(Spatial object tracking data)
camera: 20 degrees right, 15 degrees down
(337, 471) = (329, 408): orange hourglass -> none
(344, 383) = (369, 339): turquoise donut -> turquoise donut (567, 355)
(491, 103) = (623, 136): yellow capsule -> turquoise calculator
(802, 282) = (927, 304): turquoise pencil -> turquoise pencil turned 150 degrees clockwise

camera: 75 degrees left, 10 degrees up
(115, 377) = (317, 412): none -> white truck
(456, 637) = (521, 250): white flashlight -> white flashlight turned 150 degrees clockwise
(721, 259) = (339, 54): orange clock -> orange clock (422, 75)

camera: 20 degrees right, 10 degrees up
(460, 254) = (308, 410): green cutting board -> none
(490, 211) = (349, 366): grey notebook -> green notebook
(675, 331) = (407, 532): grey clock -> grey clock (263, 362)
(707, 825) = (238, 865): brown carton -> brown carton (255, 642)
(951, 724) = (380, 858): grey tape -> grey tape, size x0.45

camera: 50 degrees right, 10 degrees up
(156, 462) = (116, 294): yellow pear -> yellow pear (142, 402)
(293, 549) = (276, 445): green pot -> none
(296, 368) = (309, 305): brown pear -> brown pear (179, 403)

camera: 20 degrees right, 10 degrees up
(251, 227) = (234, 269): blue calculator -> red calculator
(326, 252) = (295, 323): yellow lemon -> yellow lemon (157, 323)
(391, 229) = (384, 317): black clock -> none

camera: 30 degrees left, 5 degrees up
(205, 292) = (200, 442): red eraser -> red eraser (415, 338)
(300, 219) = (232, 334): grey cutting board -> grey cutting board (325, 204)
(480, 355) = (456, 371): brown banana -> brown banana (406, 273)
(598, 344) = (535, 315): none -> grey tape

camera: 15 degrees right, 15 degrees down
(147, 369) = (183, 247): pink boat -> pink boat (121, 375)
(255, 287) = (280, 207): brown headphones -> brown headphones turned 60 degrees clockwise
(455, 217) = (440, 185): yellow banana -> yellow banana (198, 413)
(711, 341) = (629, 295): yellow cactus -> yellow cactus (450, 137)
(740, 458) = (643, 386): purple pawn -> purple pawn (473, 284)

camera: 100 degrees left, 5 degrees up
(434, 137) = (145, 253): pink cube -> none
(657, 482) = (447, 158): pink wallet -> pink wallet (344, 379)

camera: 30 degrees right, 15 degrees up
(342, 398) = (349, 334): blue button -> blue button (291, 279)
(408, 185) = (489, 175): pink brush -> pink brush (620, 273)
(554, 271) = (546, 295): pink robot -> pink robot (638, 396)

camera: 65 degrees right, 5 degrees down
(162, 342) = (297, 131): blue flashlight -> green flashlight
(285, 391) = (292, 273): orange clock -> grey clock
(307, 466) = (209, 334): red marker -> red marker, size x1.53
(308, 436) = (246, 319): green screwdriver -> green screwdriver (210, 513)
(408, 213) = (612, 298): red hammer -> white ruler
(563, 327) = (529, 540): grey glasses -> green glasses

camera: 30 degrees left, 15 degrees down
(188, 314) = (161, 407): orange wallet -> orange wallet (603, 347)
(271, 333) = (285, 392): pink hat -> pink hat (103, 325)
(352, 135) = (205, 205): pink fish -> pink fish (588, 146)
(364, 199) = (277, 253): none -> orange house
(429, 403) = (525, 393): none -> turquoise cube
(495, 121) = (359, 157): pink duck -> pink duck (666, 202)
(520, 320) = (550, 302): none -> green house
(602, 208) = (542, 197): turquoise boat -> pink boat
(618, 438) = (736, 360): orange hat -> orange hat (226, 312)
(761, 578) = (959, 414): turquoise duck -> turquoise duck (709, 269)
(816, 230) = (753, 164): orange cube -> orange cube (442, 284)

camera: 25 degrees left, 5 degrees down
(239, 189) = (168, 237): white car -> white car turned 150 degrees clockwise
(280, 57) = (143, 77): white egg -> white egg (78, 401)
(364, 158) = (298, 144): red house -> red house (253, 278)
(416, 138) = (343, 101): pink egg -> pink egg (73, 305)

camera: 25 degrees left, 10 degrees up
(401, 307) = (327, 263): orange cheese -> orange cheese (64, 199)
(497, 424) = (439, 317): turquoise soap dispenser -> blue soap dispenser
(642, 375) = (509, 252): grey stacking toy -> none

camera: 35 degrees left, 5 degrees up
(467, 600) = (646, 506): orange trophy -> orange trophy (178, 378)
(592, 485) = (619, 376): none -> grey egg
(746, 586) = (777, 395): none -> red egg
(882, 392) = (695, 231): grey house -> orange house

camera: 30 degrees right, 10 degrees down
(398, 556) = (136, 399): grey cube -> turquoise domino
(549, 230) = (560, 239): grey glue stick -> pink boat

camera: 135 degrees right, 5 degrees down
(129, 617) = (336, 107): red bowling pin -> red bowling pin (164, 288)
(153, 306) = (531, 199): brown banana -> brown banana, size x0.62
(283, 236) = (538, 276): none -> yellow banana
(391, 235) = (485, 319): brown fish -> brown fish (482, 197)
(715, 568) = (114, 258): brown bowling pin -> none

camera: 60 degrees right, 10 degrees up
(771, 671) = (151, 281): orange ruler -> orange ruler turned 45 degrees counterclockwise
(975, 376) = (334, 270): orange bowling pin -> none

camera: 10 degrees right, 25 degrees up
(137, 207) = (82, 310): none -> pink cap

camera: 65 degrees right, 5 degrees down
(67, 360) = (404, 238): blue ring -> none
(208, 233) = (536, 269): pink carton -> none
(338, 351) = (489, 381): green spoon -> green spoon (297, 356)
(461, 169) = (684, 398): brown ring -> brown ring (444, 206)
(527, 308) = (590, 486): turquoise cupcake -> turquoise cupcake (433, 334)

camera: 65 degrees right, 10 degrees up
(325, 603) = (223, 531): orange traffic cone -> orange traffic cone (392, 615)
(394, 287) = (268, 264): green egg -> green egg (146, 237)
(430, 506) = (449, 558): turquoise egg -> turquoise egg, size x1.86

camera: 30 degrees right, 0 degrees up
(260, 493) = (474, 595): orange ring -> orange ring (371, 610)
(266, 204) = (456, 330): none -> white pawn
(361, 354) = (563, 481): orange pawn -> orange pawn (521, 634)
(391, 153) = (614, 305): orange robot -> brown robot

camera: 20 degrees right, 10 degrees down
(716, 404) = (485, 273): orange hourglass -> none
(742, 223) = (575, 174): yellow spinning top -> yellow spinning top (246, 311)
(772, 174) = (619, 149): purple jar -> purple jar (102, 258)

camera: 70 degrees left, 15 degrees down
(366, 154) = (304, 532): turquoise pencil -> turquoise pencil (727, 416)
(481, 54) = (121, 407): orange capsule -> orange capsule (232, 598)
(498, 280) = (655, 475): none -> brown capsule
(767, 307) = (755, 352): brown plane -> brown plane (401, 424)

▸ **What is expected**
Return each line from the data where the string "cube" can be found.

▸ **The completed task**
(434, 137) = (145, 253): pink cube -> none
(429, 403) = (525, 393): none -> turquoise cube
(816, 230) = (753, 164): orange cube -> orange cube (442, 284)
(398, 556) = (136, 399): grey cube -> turquoise domino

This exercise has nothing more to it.